> **Exercise requirements**:
I would like every line of the records below that contains the word "square" copied.

> **Given records**:
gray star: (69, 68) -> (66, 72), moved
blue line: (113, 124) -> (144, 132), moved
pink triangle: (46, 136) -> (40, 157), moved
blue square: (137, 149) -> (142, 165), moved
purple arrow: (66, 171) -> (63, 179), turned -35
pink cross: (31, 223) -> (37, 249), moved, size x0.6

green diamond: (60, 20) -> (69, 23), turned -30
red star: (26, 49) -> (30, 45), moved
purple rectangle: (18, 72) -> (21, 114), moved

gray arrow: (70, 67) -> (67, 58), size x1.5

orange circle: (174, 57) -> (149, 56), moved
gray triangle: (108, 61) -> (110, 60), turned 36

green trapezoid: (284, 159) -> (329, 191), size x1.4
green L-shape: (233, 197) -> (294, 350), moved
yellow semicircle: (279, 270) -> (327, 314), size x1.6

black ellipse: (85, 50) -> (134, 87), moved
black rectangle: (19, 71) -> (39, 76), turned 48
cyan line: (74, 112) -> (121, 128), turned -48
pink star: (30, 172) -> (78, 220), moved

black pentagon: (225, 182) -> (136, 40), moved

==

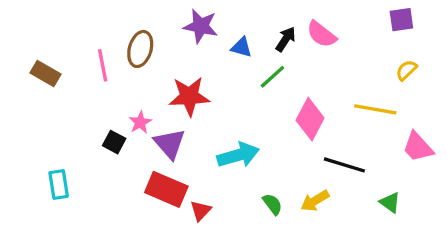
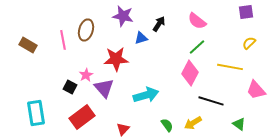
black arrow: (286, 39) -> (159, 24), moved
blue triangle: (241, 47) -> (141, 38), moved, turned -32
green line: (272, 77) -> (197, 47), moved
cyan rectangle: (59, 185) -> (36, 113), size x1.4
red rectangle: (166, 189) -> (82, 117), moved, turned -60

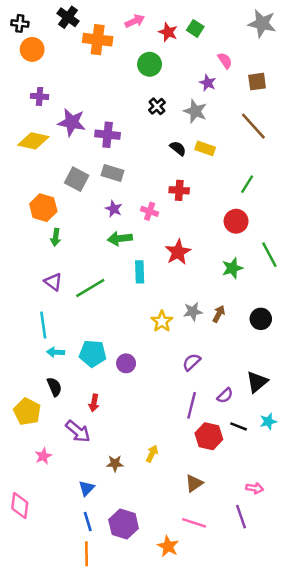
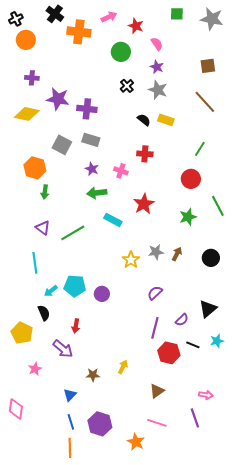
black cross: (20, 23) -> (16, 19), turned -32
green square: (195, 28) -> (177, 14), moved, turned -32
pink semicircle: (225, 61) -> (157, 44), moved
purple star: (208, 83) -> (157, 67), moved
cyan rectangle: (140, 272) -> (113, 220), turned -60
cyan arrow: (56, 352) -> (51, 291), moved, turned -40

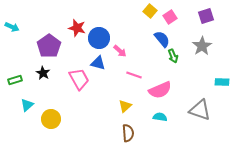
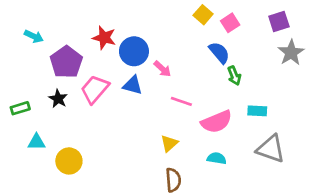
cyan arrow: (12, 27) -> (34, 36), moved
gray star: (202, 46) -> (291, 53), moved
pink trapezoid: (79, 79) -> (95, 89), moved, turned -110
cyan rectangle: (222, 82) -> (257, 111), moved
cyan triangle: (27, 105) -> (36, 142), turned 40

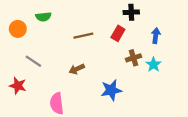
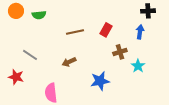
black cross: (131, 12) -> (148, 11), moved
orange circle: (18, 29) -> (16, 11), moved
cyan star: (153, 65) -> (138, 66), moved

> **Solution**:
blue square: (137, 149) -> (142, 165), moved
green square: (195, 28) -> (177, 14), moved, turned -32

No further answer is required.